Extracted records
╭──
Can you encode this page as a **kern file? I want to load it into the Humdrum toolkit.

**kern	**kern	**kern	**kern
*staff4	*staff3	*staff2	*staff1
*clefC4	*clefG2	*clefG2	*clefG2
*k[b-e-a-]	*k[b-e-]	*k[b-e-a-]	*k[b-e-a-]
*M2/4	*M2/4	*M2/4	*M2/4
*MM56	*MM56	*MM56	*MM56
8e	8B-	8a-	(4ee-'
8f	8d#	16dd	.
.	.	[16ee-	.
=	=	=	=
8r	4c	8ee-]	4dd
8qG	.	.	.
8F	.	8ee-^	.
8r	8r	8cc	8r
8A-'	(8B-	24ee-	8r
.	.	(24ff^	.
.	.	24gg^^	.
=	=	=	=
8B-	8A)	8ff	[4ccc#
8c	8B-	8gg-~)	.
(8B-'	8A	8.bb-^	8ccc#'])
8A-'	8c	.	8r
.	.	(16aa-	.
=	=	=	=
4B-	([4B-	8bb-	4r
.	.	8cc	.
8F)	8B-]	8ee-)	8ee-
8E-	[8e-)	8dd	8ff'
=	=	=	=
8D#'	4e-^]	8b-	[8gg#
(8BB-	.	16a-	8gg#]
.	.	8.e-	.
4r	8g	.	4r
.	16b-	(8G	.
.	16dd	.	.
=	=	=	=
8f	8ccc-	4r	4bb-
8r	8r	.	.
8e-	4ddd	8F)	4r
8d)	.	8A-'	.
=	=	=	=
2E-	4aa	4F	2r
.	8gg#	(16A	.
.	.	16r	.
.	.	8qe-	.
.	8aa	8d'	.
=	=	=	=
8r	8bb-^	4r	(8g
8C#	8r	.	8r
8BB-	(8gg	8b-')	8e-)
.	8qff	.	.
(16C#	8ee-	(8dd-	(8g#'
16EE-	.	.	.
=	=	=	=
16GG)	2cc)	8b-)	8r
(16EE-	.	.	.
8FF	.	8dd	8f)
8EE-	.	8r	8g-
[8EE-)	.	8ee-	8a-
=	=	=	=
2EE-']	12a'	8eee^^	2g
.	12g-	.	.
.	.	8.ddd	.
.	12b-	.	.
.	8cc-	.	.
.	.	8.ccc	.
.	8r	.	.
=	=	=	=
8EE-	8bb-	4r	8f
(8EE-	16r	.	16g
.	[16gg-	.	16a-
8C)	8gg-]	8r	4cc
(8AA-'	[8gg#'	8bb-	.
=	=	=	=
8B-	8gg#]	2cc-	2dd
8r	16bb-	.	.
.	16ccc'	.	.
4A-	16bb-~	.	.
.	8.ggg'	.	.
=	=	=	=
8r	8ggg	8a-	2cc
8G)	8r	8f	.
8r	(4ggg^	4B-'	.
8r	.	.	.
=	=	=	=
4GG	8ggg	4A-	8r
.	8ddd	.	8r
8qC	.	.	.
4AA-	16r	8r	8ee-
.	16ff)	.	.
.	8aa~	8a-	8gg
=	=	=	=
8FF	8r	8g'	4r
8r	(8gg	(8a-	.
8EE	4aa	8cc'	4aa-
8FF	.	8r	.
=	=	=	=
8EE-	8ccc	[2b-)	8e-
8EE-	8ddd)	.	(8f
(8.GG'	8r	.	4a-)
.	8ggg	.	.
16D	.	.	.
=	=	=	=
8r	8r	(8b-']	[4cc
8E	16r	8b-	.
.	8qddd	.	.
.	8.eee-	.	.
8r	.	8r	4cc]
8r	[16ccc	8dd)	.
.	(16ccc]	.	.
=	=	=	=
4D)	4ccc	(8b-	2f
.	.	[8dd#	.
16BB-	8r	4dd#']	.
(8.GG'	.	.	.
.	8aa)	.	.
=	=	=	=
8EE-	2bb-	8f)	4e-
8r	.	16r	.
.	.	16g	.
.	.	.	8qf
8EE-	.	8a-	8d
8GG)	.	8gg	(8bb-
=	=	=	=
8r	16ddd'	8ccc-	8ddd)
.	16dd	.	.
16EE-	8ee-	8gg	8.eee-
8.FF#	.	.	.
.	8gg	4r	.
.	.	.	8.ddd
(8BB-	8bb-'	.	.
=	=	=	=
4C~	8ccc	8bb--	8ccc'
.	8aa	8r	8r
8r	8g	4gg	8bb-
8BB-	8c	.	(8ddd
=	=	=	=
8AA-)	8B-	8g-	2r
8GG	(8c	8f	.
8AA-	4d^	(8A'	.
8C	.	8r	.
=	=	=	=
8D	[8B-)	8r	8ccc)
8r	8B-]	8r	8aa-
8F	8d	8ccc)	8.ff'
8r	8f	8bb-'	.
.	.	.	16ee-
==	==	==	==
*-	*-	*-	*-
╰──
**To be done**.
Count the lines in the entries that contain the string "kern", where uppercase and lowercase must match. Reply with only the number.

**Task solution**.
2